TASK DETAILS
Output the lines of the material as a JSON list of strings, one string per line, with blank lines omitted. Begin at the first line of the material and stop after the line that contains "orange star: rotated 26 degrees clockwise".

TASK INPUTS

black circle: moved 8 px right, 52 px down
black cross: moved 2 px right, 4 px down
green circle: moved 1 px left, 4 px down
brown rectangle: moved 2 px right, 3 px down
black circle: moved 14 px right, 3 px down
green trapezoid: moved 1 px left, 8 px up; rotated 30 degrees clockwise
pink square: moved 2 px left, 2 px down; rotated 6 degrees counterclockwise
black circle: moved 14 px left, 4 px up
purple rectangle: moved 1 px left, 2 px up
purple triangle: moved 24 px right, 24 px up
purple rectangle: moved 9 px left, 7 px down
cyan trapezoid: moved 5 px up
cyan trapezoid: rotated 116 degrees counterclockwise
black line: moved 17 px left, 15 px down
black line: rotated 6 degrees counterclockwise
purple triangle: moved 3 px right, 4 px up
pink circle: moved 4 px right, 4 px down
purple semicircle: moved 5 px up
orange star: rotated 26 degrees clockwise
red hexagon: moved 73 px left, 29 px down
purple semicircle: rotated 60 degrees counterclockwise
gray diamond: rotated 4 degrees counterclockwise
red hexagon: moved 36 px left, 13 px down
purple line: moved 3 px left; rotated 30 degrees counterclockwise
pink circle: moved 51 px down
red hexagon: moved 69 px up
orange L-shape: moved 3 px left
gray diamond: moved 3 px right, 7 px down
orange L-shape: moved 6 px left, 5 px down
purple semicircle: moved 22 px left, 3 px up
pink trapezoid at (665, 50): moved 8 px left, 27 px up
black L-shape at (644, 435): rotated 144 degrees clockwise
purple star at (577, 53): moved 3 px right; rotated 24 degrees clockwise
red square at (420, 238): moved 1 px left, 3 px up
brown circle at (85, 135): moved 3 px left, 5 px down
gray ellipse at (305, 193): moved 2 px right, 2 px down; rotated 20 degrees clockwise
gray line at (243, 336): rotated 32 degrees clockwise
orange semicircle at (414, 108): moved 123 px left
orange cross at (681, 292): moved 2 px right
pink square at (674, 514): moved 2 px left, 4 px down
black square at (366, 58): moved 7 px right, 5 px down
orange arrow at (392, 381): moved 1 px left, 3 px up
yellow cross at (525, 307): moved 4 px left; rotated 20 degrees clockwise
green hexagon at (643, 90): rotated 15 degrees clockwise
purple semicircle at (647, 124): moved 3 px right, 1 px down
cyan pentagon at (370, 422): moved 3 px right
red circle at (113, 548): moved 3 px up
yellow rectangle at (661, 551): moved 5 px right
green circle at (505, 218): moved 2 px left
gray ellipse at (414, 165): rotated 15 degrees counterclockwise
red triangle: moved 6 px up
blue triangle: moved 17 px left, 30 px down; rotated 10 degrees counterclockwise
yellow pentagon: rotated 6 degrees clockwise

RESULT FOR THIS EXERCISE
[
  "black circle: moved 8 px right, 52 px down",
  "black cross: moved 2 px right, 4 px down",
  "green circle: moved 1 px left, 4 px down",
  "brown rectangle: moved 2 px right, 3 px down",
  "black circle: moved 14 px right, 3 px down",
  "green trapezoid: moved 1 px left, 8 px up; rotated 30 degrees clockwise",
  "pink square: moved 2 px left, 2 px down; rotated 6 degrees counterclockwise",
  "black circle: moved 14 px left, 4 px up",
  "purple rectangle: moved 1 px left, 2 px up",
  "purple triangle: moved 24 px right, 24 px up",
  "purple rectangle: moved 9 px left, 7 px down",
  "cyan trapezoid: moved 5 px up",
  "cyan trapezoid: rotated 116 degrees counterclockwise",
  "black line: moved 17 px left, 15 px down",
  "black line: rotated 6 degrees counterclockwise",
  "purple triangle: moved 3 px right, 4 px up",
  "pink circle: moved 4 px right, 4 px down",
  "purple semicircle: moved 5 px up",
  "orange star: rotated 26 degrees clockwise"
]